(Detected change data)
────────────────
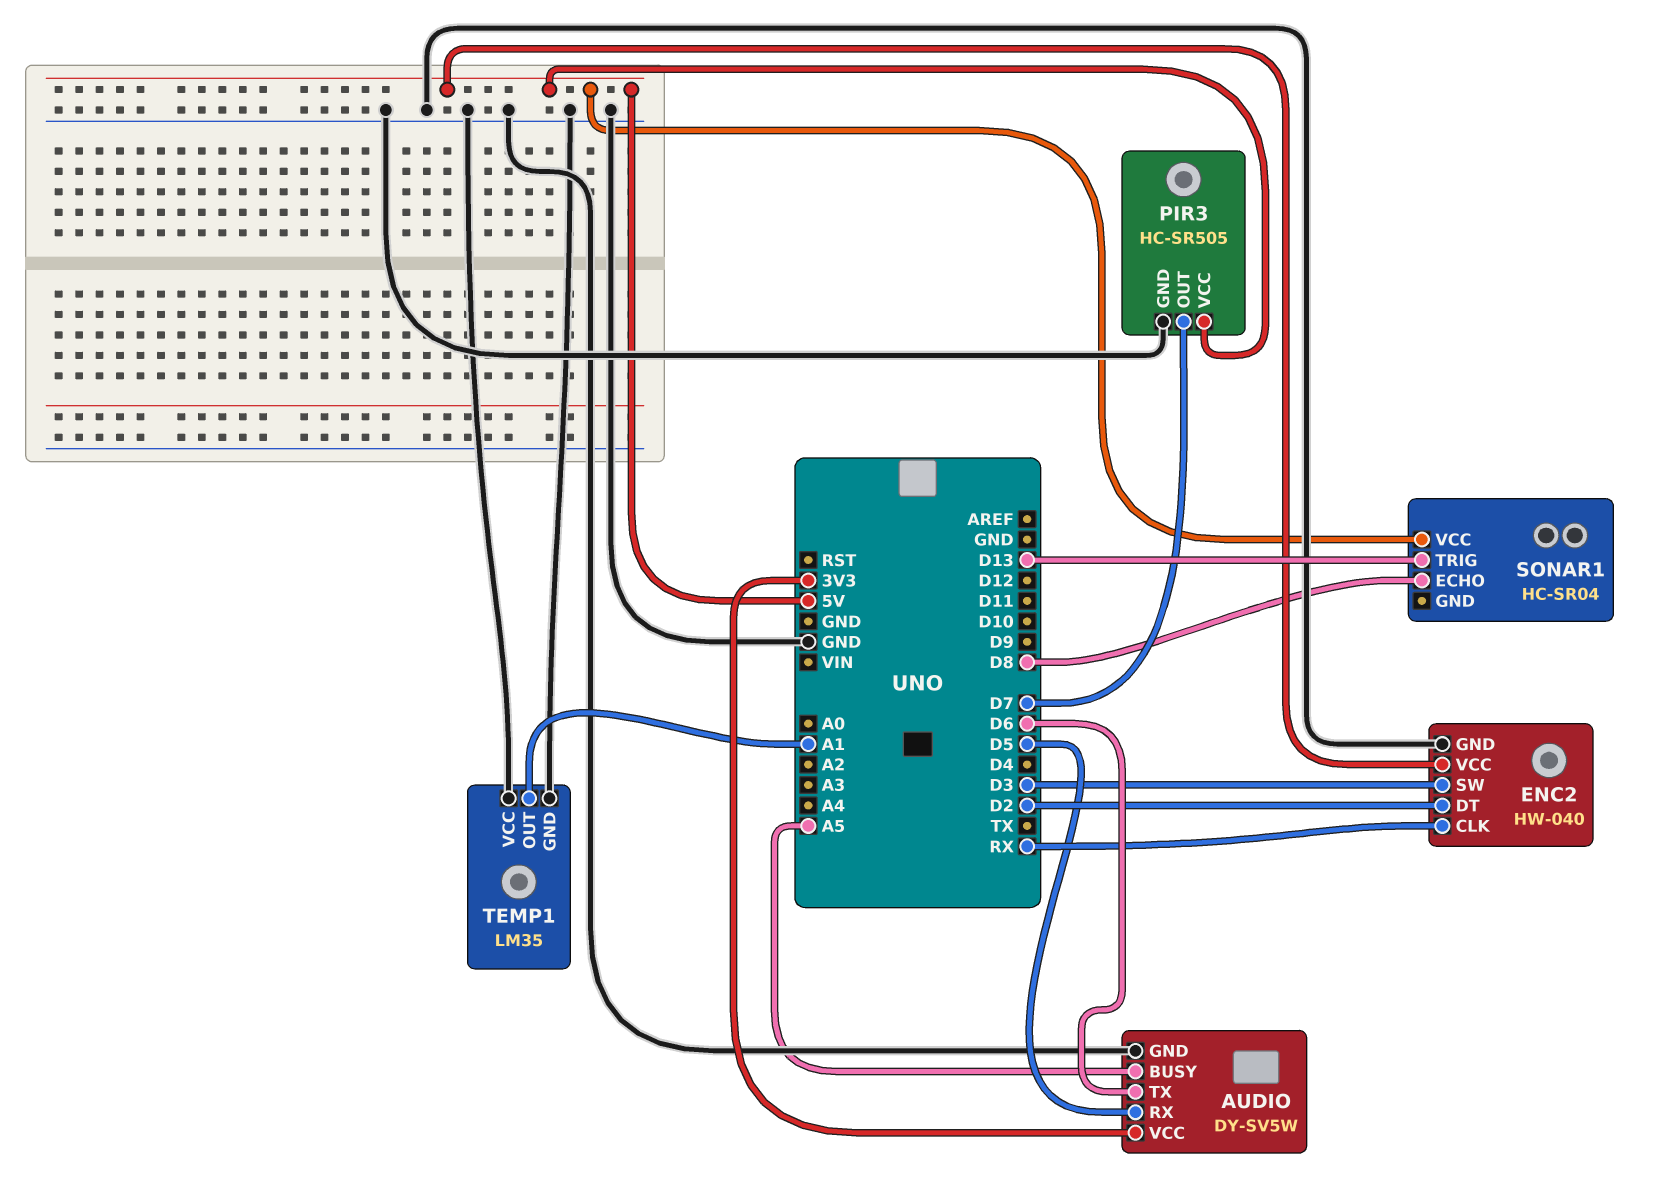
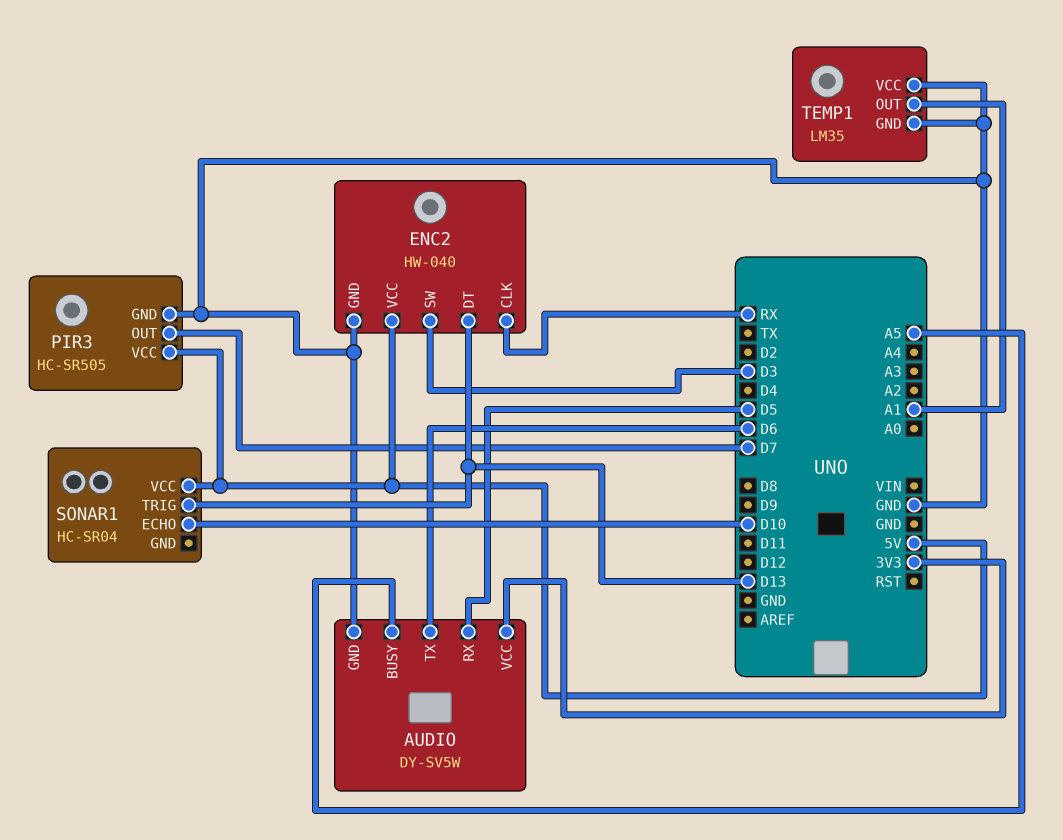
ENC2 pin DT: D2 -> D13
SONAR1 pin ECHO: D8 -> D10

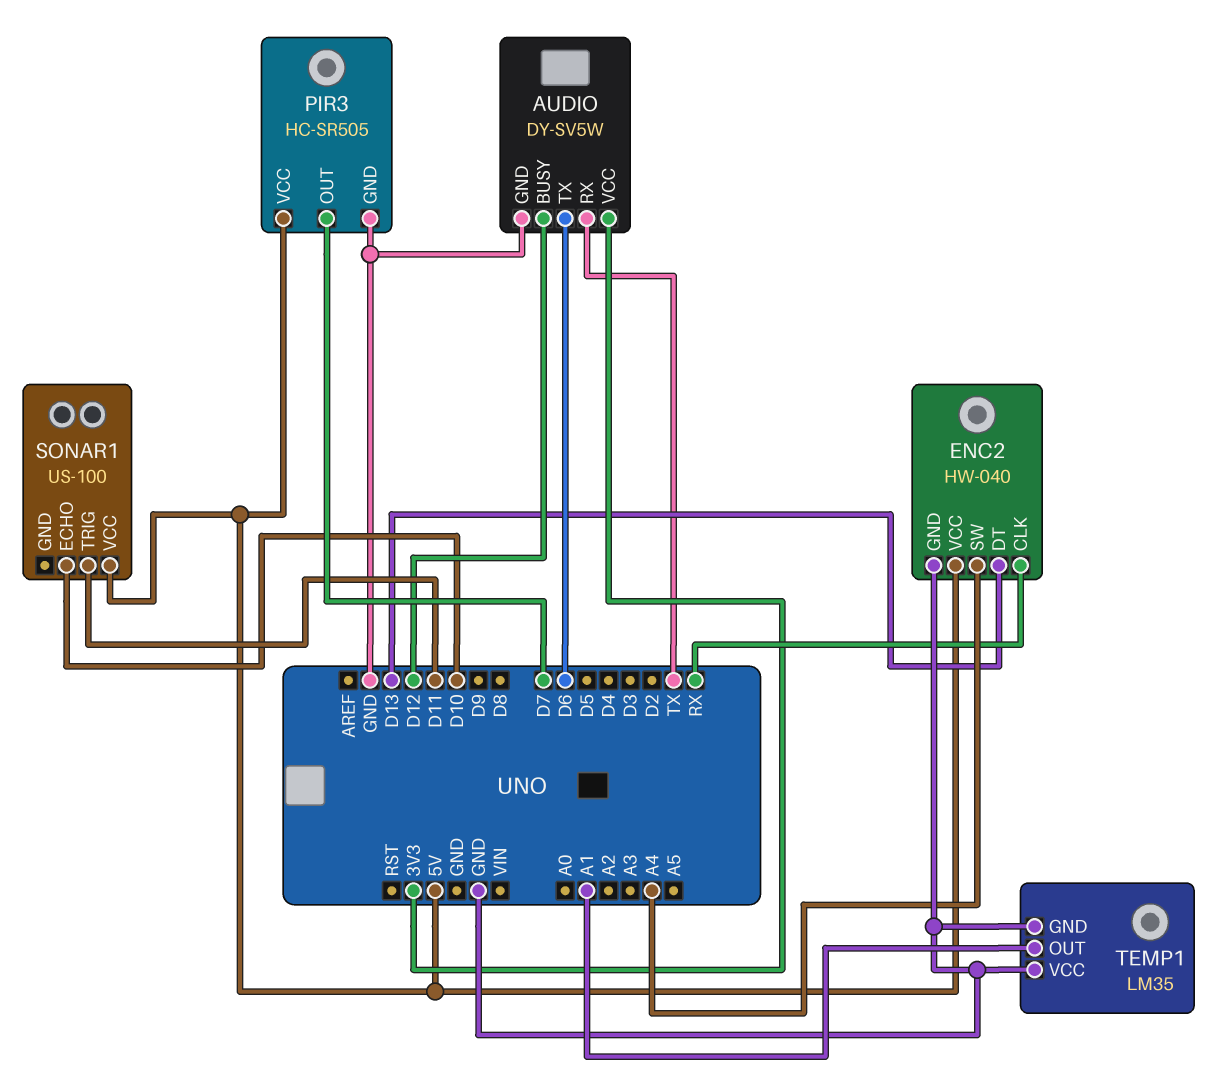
AUDIO pin BUSY: A5 -> D12
AUDIO pin RX: D5 -> TX
ENC2 pin SW: D3 -> A4
SONAR1: HC-SR04 -> US-100
SONAR1 pin TRIG: D13 -> D11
────────────────
Omit the pictures and write out the remaining data exactly.

§ **Exercise response**:
ENC2 pin DT: D2 -> D13
SONAR1 pin ECHO: D8 -> D10

AUDIO pin BUSY: A5 -> D12
AUDIO pin RX: D5 -> TX
ENC2 pin SW: D3 -> A4
SONAR1: HC-SR04 -> US-100
SONAR1 pin TRIG: D13 -> D11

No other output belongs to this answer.